(Modification records)
_ _ _
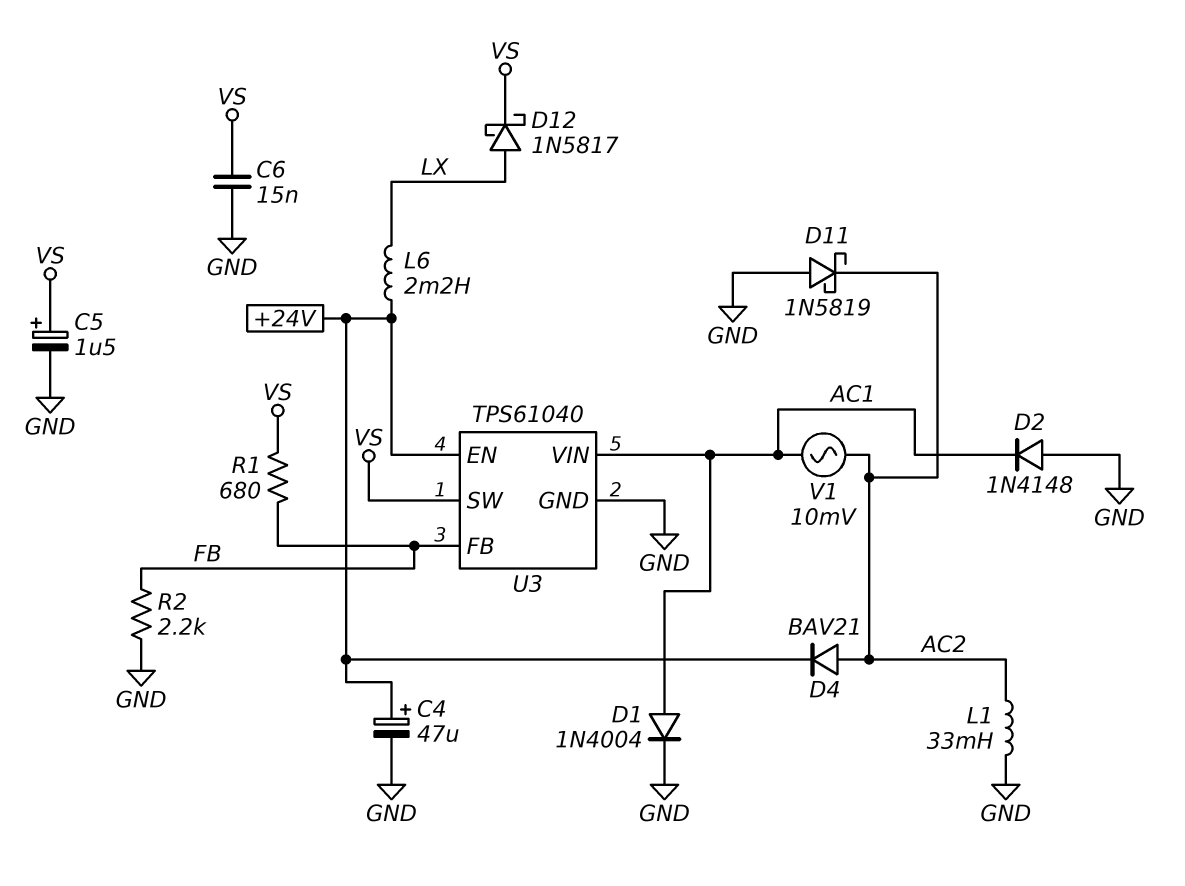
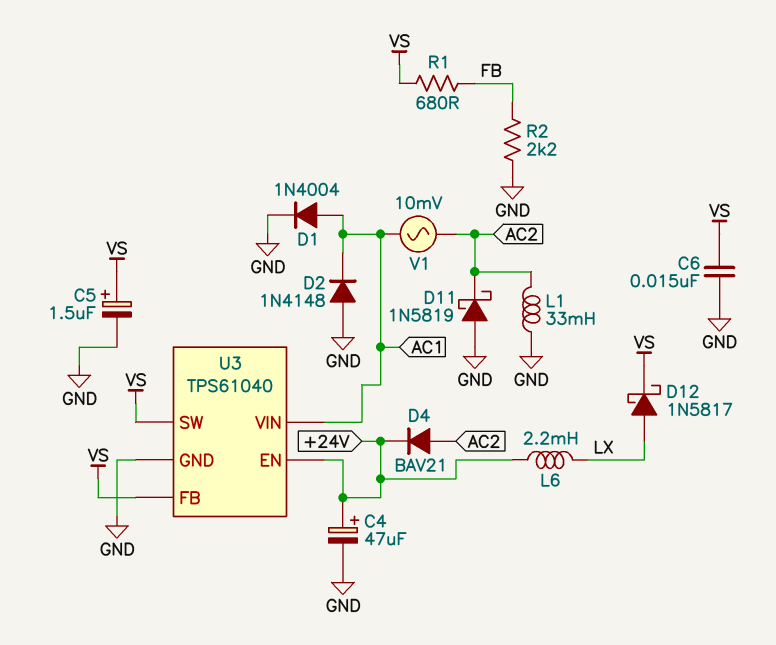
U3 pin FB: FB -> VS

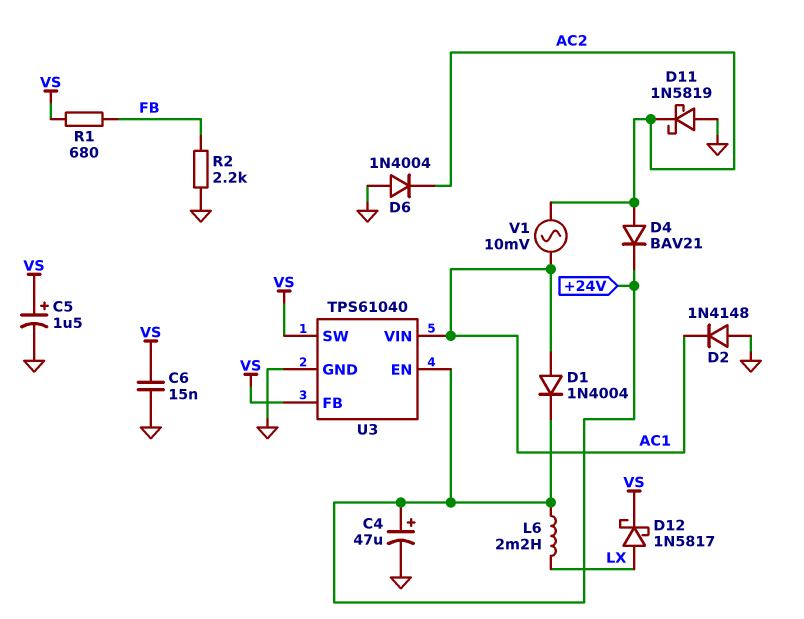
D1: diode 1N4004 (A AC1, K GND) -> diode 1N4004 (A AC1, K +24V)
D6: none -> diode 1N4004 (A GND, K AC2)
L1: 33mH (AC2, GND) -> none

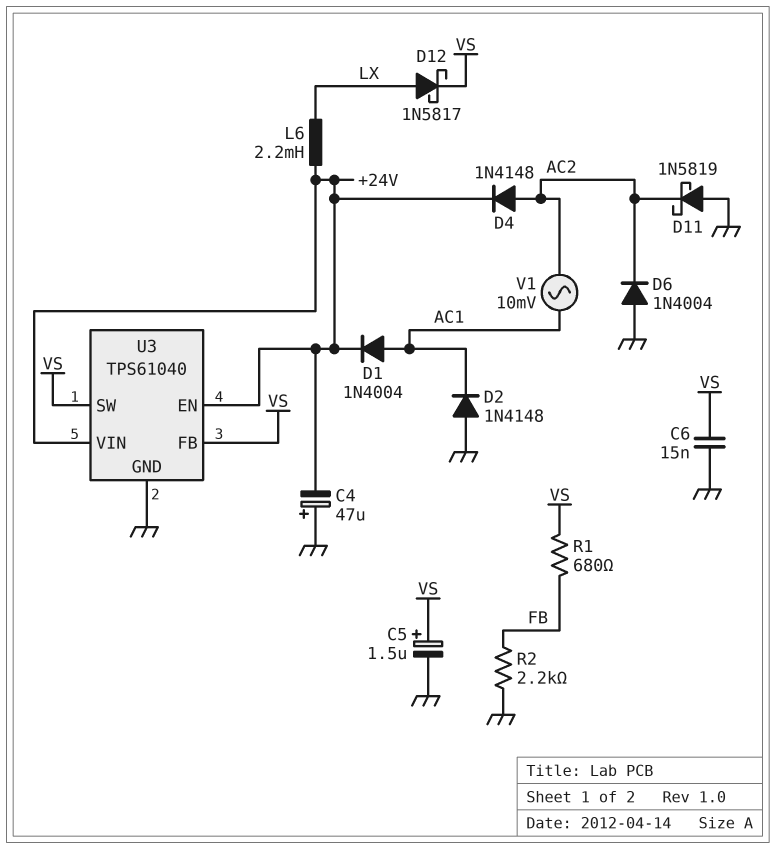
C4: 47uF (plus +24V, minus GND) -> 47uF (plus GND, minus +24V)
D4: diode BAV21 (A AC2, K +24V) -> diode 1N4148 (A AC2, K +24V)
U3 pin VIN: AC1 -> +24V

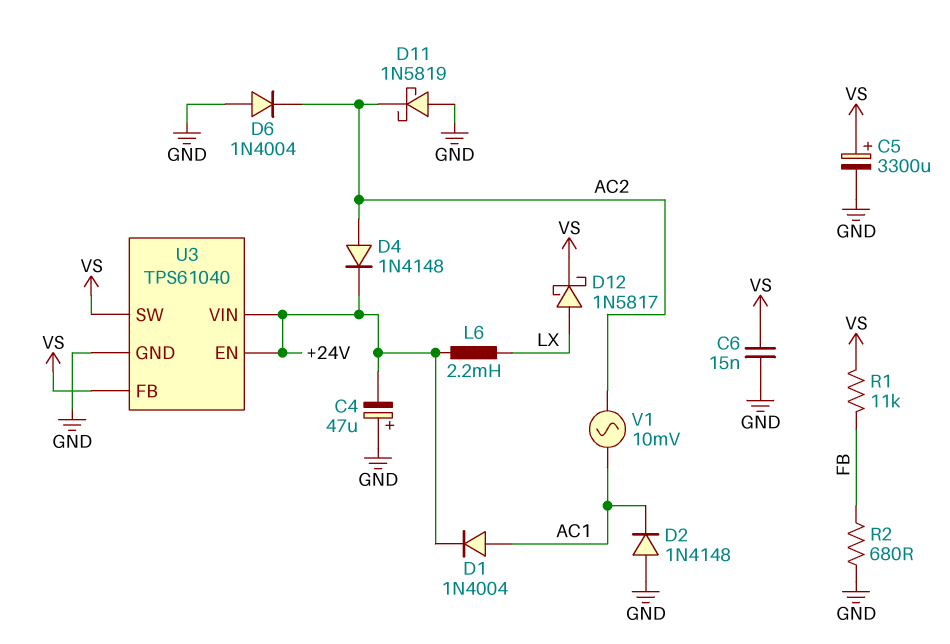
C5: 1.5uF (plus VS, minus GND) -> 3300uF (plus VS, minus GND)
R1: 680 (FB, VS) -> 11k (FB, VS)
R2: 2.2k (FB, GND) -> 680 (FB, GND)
_ _ _
_WHAT IS NEEDED_
Any pictures above are to be left out. Retype the rest of the records exactly.

_FINAL ANSWER_
U3 pin FB: FB -> VS

D1: diode 1N4004 (A AC1, K GND) -> diode 1N4004 (A AC1, K +24V)
D6: none -> diode 1N4004 (A GND, K AC2)
L1: 33mH (AC2, GND) -> none

C4: 47uF (plus +24V, minus GND) -> 47uF (plus GND, minus +24V)
D4: diode BAV21 (A AC2, K +24V) -> diode 1N4148 (A AC2, K +24V)
U3 pin VIN: AC1 -> +24V

C5: 1.5uF (plus VS, minus GND) -> 3300uF (plus VS, minus GND)
R1: 680 (FB, VS) -> 11k (FB, VS)
R2: 2.2k (FB, GND) -> 680 (FB, GND)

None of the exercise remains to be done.